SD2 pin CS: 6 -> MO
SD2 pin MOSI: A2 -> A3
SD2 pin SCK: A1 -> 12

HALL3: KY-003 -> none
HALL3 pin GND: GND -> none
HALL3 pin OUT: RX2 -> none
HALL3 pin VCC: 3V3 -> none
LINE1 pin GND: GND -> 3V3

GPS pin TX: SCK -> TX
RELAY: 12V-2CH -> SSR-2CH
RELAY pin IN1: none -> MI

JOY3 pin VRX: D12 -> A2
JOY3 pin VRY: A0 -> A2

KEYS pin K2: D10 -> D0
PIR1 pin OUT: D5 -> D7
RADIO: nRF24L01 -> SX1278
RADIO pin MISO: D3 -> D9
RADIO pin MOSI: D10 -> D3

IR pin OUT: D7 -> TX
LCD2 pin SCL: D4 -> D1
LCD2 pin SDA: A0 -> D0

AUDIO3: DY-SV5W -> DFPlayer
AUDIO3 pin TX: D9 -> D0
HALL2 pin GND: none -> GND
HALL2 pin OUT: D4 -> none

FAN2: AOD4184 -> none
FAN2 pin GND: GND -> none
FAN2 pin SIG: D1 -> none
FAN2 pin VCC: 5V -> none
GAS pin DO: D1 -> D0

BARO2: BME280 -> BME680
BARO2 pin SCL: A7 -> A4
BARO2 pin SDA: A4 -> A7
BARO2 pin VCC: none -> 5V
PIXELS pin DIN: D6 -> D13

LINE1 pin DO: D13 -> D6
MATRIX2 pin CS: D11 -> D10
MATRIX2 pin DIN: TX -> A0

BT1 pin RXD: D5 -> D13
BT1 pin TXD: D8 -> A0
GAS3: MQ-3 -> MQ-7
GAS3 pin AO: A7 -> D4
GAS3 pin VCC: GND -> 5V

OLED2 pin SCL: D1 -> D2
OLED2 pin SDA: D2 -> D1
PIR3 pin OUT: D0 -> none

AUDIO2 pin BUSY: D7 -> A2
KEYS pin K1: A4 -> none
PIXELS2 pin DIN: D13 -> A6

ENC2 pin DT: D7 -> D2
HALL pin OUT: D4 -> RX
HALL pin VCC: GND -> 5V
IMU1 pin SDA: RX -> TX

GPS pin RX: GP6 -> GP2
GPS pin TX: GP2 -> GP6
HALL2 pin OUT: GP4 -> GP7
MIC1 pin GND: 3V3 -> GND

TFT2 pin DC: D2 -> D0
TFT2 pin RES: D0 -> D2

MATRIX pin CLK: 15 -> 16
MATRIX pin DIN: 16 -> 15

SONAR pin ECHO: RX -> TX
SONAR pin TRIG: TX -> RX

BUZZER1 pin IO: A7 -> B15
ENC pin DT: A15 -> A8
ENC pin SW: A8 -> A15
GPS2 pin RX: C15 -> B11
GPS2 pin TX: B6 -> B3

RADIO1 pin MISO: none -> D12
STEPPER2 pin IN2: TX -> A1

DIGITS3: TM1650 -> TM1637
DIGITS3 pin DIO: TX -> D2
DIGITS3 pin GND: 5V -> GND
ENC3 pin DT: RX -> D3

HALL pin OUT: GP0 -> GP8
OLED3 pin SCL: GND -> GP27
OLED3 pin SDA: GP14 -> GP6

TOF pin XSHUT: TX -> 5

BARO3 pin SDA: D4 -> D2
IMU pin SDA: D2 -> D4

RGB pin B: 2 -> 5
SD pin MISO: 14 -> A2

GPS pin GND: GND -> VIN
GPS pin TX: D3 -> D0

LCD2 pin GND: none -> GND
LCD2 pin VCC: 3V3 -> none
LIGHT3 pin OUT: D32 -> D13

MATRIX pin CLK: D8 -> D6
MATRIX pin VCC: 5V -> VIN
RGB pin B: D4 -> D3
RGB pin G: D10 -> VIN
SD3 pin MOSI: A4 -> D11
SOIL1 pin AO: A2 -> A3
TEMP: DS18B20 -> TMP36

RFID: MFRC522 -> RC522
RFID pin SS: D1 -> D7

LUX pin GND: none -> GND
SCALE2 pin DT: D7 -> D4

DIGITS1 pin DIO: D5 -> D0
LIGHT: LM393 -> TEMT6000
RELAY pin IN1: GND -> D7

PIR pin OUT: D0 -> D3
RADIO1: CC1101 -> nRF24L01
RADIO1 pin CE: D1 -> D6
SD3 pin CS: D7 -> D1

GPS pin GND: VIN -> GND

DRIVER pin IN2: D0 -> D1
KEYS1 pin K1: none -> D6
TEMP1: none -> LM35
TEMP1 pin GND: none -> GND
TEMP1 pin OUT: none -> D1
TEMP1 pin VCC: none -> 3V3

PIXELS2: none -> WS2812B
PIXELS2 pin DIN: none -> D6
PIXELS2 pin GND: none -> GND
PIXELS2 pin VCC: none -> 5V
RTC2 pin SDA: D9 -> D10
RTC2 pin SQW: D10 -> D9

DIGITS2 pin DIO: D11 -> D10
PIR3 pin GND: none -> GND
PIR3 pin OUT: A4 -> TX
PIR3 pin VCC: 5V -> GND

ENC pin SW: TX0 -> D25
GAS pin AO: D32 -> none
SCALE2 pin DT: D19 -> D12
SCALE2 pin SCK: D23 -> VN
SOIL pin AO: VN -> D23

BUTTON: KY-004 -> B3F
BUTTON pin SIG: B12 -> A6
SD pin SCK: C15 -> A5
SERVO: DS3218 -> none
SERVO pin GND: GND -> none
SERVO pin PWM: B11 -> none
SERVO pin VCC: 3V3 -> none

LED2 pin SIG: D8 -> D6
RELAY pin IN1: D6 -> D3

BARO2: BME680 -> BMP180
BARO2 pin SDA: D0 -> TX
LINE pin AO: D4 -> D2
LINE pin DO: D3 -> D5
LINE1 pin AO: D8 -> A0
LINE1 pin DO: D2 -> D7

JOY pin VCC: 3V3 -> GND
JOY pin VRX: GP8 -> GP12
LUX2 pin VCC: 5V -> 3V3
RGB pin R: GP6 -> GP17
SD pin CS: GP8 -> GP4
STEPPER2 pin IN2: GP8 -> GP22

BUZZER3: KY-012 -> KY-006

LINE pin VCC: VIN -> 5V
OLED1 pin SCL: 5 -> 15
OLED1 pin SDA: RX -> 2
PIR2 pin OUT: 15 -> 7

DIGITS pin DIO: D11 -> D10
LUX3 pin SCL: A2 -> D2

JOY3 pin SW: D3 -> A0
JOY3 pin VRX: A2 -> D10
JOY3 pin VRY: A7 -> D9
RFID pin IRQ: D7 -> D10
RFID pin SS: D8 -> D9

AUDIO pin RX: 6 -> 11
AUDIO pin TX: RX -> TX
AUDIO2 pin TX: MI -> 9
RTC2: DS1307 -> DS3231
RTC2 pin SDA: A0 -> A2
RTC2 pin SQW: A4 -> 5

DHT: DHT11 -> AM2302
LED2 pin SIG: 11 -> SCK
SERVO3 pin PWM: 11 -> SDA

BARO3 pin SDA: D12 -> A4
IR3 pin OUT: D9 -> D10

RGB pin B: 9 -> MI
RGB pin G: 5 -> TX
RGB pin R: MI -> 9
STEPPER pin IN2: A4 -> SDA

====================

Directions →
Exact copies of the lines from the one containing "DHT: DHT11 -> AM2302" through the final line of the records are all the answer should hold.

Response to the task →
DHT: DHT11 -> AM2302
LED2 pin SIG: 11 -> SCK
SERVO3 pin PWM: 11 -> SDA

BARO3 pin SDA: D12 -> A4
IR3 pin OUT: D9 -> D10

RGB pin B: 9 -> MI
RGB pin G: 5 -> TX
RGB pin R: MI -> 9
STEPPER pin IN2: A4 -> SDA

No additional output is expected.